Spatial object tracking data
========================================================================

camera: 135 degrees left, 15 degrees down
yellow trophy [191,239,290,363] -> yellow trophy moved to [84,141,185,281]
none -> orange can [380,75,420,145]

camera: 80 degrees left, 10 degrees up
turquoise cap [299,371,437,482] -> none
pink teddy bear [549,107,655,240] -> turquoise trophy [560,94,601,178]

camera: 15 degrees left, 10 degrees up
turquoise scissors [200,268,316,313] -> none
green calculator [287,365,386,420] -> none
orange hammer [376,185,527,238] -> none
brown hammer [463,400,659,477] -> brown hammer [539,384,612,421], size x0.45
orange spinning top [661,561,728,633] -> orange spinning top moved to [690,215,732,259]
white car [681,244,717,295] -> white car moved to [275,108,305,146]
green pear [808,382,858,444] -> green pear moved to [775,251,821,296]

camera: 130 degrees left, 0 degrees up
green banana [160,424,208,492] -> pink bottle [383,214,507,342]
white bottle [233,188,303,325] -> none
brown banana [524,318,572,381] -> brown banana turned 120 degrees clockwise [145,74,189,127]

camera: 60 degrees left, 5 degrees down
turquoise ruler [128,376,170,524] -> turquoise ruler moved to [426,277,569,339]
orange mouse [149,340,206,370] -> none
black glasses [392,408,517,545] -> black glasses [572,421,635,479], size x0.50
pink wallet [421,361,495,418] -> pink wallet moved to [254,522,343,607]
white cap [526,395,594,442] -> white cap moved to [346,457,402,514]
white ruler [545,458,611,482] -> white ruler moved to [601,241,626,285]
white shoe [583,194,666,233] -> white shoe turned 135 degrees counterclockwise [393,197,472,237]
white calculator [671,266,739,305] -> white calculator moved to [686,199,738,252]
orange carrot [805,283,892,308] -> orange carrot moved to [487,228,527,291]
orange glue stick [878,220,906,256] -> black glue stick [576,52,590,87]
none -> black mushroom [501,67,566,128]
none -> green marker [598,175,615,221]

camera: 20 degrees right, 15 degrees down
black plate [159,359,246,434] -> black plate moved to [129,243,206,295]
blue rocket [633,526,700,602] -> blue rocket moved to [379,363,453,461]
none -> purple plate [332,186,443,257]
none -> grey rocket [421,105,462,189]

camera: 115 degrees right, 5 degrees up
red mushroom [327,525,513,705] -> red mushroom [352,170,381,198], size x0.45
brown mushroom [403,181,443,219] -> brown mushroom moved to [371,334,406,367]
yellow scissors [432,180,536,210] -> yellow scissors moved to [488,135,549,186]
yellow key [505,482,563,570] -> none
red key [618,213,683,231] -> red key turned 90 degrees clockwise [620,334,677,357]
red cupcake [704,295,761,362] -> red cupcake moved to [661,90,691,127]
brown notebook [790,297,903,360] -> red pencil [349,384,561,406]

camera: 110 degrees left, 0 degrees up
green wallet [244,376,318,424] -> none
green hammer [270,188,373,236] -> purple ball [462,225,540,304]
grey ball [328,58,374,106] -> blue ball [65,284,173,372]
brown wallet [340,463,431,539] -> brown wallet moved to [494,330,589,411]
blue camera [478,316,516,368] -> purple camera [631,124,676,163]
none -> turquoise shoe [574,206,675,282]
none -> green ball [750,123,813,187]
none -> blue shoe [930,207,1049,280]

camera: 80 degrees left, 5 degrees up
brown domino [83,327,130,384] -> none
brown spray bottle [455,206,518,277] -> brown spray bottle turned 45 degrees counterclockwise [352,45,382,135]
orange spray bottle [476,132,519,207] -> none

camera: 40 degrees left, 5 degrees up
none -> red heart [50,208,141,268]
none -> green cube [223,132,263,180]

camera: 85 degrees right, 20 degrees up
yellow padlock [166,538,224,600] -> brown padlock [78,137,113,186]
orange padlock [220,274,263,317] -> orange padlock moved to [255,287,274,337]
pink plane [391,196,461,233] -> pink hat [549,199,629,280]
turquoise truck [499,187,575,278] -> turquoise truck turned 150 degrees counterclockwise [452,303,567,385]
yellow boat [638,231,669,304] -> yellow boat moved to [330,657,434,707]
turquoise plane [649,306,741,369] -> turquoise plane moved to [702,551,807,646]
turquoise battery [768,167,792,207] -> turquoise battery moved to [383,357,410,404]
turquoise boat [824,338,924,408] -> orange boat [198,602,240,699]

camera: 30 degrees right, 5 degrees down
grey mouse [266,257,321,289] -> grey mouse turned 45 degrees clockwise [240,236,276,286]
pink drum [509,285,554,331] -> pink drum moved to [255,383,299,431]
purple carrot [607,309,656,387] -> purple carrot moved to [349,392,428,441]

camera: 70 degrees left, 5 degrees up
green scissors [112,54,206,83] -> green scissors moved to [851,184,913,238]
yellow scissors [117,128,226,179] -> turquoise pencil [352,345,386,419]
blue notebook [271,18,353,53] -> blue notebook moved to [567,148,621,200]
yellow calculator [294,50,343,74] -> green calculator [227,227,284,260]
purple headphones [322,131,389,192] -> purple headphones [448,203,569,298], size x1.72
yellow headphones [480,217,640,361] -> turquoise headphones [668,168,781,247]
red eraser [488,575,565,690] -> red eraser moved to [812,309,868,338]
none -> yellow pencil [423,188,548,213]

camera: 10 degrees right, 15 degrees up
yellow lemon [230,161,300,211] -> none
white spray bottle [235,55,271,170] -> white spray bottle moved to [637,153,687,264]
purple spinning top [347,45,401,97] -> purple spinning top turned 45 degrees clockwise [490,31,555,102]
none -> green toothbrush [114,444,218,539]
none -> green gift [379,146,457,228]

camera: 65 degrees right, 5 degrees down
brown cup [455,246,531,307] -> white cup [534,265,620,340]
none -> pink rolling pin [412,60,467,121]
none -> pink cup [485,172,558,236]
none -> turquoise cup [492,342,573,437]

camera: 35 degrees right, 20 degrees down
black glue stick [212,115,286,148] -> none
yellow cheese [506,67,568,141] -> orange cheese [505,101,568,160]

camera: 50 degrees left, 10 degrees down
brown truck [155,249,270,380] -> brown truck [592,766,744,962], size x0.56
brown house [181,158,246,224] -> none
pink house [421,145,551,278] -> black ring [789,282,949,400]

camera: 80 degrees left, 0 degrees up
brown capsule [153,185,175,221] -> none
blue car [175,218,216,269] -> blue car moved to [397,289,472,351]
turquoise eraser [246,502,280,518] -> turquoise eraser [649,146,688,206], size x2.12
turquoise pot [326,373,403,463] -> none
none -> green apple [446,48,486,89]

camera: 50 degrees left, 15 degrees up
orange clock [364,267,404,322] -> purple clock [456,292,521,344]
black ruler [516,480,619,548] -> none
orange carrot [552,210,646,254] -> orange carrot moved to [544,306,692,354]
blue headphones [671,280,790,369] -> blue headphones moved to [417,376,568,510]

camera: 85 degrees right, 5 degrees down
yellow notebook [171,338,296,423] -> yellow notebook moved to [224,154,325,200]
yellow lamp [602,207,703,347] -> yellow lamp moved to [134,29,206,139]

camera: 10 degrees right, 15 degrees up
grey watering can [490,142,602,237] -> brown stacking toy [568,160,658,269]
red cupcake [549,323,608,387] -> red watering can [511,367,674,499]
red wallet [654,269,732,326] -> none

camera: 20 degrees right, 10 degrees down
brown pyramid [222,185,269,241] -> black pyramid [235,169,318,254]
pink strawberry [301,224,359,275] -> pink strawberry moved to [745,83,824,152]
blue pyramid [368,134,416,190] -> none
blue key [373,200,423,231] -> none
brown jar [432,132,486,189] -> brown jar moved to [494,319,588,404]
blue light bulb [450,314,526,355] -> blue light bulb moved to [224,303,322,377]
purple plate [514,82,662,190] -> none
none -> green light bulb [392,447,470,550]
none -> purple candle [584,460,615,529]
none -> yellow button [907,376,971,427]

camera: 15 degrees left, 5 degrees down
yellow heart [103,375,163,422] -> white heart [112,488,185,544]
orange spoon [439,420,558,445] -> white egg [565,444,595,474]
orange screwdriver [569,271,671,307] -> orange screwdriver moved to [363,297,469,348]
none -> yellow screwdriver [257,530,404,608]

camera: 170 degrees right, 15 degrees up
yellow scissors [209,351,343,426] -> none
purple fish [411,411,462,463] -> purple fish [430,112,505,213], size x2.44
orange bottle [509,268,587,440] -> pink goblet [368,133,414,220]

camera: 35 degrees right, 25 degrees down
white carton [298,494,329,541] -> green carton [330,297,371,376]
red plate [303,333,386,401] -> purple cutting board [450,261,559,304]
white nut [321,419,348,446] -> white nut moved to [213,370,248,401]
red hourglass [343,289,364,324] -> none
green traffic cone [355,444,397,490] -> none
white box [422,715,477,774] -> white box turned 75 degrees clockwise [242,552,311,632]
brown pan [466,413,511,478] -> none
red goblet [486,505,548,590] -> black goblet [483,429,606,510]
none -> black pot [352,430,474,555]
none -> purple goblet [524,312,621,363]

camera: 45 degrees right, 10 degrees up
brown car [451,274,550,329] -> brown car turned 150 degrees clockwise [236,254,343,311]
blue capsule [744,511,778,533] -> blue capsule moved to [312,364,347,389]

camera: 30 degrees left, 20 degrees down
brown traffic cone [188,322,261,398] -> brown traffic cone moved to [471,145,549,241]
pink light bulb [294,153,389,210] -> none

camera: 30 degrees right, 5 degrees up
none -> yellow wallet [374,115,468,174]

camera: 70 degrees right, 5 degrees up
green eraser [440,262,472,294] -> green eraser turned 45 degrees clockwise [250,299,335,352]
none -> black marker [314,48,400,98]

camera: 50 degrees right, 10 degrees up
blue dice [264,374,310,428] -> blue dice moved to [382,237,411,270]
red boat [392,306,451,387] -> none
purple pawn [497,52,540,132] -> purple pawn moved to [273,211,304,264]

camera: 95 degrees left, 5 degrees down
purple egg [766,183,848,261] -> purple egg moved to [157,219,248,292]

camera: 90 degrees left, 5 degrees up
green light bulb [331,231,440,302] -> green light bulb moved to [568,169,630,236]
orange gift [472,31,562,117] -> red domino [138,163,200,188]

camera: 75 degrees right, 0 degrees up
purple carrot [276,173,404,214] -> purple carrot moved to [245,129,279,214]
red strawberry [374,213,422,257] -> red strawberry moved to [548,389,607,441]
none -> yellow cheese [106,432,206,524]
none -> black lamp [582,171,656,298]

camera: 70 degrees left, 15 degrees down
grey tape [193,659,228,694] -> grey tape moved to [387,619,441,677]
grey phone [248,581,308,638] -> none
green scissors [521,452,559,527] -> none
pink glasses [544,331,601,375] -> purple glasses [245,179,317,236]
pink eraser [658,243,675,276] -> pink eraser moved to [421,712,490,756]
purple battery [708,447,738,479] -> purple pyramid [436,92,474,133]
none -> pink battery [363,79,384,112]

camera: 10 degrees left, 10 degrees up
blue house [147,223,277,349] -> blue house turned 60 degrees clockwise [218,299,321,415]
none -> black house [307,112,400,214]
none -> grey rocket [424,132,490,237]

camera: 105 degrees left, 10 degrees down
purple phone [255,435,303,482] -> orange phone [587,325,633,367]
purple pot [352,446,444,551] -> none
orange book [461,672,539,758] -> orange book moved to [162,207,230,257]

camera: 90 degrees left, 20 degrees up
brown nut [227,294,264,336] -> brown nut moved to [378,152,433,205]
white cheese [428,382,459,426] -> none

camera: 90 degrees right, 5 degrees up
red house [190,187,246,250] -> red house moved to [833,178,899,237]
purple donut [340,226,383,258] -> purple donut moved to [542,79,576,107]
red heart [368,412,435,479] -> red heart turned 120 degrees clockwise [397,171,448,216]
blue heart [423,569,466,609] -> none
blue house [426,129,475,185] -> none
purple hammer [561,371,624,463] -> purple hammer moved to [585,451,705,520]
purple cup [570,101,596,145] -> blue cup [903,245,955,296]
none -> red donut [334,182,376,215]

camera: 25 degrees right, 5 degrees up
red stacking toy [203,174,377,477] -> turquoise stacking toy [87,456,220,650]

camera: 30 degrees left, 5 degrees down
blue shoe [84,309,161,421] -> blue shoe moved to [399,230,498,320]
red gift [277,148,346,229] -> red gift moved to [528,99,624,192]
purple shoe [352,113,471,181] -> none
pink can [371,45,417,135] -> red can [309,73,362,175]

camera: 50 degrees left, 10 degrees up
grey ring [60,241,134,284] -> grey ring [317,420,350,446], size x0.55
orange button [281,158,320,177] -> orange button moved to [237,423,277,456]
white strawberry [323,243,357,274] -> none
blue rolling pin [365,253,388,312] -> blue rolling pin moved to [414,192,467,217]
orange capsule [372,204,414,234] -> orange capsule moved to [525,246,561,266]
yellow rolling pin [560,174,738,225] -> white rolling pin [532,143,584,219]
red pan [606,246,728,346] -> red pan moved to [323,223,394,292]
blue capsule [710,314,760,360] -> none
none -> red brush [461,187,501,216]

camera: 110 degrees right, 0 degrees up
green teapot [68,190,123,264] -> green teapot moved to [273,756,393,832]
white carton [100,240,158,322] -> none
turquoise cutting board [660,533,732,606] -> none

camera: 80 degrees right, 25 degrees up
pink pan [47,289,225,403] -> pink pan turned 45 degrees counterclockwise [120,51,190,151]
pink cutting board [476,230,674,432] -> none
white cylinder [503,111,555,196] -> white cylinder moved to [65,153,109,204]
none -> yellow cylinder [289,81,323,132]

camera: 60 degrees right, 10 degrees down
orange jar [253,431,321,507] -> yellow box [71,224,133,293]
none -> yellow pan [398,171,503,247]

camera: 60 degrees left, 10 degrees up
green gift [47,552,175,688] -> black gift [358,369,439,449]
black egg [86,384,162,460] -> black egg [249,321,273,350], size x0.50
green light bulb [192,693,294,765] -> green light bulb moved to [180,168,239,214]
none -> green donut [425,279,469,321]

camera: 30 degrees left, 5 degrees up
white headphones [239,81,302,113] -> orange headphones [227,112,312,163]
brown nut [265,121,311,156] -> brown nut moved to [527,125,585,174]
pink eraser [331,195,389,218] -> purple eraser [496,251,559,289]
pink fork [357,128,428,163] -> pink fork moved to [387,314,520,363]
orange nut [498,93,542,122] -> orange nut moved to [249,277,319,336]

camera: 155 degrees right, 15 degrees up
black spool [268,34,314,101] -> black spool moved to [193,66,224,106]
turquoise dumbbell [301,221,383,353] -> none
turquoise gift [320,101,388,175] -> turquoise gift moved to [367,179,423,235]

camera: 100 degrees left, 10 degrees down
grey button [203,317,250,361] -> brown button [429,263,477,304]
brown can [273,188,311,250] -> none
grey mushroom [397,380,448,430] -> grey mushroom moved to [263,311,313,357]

========================================================================

> Activity
Would you print exactly, and only, the lines of the data above from the line with "orange carrot [552,210,646,254]" through the line with "blue key [373,200,423,231] -> none", inclusive?

> Exercise solution
orange carrot [552,210,646,254] -> orange carrot moved to [544,306,692,354]
blue headphones [671,280,790,369] -> blue headphones moved to [417,376,568,510]

camera: 85 degrees right, 5 degrees down
yellow notebook [171,338,296,423] -> yellow notebook moved to [224,154,325,200]
yellow lamp [602,207,703,347] -> yellow lamp moved to [134,29,206,139]

camera: 10 degrees right, 15 degrees up
grey watering can [490,142,602,237] -> brown stacking toy [568,160,658,269]
red cupcake [549,323,608,387] -> red watering can [511,367,674,499]
red wallet [654,269,732,326] -> none

camera: 20 degrees right, 10 degrees down
brown pyramid [222,185,269,241] -> black pyramid [235,169,318,254]
pink strawberry [301,224,359,275] -> pink strawberry moved to [745,83,824,152]
blue pyramid [368,134,416,190] -> none
blue key [373,200,423,231] -> none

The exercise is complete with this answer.